— Exercise details —
The required output is the line containing "(309, 338) = (268, 441): yellow" and every line after it, transcribed exactly through the end of the data below.

— Recorded data —
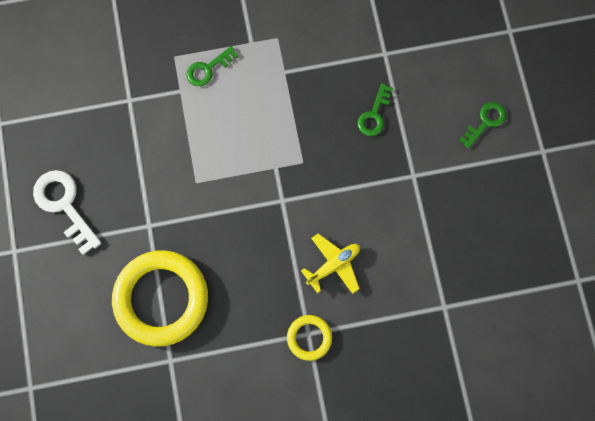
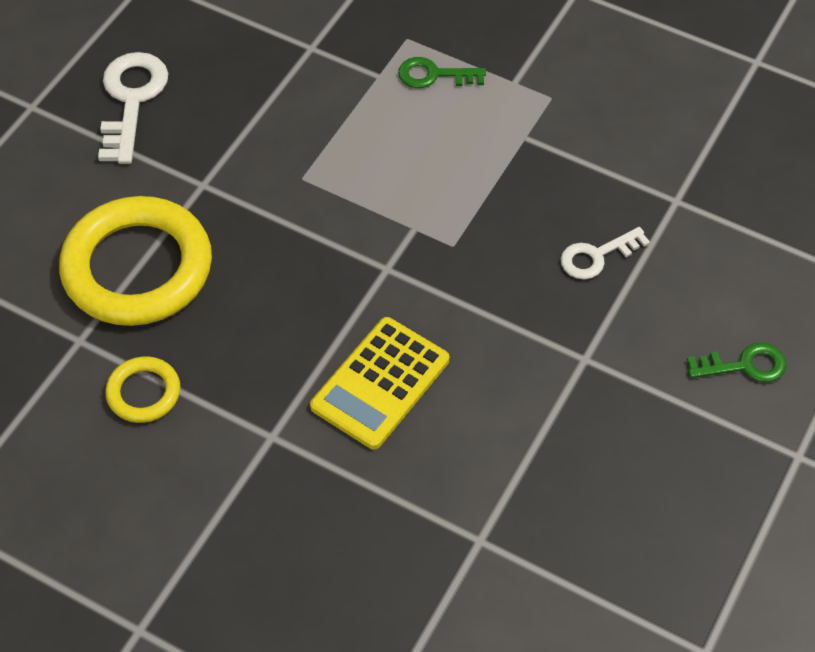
camera: 40 degrees right, 20 degrees down
(309, 338) = (268, 441): yellow ring -> yellow ring (144, 393)
(333, 265) = (380, 383): yellow plane -> yellow calculator
(374, 115) = (597, 256): green key -> white key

— Completed task —
(309, 338) = (268, 441): yellow ring -> yellow ring (144, 393)
(333, 265) = (380, 383): yellow plane -> yellow calculator
(374, 115) = (597, 256): green key -> white key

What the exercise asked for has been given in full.